§ Required work: Below are the records. Retype exactly the lines between the lines holding "(747, 210) = (667, 328): brown" and "(182, 161) = (187, 259): turquoise", inclusive.

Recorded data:
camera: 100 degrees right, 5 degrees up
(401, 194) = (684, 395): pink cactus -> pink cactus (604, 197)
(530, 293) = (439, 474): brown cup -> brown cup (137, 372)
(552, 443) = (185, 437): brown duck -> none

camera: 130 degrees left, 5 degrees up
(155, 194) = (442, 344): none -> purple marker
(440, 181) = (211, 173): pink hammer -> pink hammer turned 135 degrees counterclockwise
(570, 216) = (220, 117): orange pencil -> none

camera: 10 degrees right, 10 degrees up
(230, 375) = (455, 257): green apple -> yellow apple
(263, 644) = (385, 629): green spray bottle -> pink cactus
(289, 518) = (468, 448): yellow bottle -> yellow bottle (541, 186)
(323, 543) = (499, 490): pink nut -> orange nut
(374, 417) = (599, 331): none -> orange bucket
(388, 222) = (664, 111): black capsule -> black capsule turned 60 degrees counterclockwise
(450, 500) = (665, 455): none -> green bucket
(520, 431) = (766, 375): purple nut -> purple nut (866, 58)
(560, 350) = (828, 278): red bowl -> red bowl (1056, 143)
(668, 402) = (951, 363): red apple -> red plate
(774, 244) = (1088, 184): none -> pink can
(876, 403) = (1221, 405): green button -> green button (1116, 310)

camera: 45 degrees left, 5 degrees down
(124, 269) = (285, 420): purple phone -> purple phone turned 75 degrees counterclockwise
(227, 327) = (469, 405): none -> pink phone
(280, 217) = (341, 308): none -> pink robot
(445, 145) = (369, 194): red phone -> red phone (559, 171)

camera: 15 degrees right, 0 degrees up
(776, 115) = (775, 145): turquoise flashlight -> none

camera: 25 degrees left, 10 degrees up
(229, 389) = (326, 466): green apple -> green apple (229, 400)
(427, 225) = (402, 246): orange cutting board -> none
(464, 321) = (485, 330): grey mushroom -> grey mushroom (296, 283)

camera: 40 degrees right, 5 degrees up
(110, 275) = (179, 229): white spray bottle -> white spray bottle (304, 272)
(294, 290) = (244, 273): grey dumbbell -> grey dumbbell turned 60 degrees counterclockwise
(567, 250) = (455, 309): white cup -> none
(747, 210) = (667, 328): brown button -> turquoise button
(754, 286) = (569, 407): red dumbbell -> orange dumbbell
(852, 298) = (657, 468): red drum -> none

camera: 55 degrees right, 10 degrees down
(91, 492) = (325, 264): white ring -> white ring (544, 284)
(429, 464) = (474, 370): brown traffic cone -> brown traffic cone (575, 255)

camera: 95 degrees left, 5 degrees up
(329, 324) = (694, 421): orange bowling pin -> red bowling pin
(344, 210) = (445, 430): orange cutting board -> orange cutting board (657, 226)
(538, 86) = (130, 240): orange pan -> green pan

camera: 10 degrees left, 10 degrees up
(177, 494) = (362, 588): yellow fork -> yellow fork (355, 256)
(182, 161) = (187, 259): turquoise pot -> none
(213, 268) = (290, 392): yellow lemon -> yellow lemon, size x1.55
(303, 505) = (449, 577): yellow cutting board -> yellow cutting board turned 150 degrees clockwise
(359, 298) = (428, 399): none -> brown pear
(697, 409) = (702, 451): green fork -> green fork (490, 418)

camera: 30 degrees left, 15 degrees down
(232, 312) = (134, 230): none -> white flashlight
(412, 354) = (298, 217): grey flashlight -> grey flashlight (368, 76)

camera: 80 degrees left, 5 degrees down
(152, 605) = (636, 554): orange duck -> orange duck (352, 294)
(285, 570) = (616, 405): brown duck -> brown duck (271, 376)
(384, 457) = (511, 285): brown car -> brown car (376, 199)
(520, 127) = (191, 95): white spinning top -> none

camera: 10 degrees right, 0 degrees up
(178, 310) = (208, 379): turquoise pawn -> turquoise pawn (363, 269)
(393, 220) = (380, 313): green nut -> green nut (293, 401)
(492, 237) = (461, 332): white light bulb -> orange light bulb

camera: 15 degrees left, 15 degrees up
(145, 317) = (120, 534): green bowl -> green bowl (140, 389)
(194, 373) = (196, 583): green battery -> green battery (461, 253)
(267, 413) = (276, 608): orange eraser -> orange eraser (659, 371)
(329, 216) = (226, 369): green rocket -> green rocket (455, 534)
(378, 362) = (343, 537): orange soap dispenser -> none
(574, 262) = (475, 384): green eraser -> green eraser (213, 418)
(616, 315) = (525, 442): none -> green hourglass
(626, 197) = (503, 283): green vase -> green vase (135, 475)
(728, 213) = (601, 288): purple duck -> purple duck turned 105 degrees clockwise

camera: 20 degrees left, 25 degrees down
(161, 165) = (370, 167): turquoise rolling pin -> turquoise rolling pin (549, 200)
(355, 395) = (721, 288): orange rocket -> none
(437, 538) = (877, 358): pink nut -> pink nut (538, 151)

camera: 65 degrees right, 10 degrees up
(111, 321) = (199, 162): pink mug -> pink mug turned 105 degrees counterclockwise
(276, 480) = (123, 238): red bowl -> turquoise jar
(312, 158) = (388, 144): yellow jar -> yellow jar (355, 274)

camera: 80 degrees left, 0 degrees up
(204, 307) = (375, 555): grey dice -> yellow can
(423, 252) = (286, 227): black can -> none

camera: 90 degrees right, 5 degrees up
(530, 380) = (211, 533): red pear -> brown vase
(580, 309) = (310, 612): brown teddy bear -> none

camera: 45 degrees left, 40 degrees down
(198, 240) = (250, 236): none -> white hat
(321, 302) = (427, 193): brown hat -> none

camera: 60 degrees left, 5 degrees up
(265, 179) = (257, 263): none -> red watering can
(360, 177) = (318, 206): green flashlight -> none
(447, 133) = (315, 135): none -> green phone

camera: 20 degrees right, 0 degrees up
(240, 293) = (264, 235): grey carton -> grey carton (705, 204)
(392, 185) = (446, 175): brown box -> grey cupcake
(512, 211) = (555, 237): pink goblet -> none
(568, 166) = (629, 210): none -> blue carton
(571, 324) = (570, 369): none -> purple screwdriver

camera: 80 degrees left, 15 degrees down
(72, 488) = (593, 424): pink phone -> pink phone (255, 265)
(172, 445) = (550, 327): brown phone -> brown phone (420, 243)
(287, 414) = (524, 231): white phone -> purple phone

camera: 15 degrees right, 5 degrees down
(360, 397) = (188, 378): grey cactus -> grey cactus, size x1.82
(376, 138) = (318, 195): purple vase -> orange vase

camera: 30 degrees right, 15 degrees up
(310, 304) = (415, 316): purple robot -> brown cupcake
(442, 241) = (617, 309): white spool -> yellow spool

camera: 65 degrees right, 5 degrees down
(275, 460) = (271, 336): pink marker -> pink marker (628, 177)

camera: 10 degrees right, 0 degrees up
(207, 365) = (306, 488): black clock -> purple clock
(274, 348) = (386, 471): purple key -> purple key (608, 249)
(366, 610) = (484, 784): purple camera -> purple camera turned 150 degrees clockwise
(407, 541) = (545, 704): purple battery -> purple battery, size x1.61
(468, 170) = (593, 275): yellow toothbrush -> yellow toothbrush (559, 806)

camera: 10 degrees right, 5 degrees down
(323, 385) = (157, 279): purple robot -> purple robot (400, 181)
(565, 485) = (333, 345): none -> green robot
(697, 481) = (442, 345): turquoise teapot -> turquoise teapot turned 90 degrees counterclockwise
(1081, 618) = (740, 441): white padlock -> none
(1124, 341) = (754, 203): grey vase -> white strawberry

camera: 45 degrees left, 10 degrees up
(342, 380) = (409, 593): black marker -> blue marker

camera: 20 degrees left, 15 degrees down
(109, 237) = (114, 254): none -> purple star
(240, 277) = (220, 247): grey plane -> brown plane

§ Written solution:
(747, 210) = (667, 328): brown button -> turquoise button
(754, 286) = (569, 407): red dumbbell -> orange dumbbell
(852, 298) = (657, 468): red drum -> none

camera: 55 degrees right, 10 degrees down
(91, 492) = (325, 264): white ring -> white ring (544, 284)
(429, 464) = (474, 370): brown traffic cone -> brown traffic cone (575, 255)

camera: 95 degrees left, 5 degrees up
(329, 324) = (694, 421): orange bowling pin -> red bowling pin
(344, 210) = (445, 430): orange cutting board -> orange cutting board (657, 226)
(538, 86) = (130, 240): orange pan -> green pan

camera: 10 degrees left, 10 degrees up
(177, 494) = (362, 588): yellow fork -> yellow fork (355, 256)
(182, 161) = (187, 259): turquoise pot -> none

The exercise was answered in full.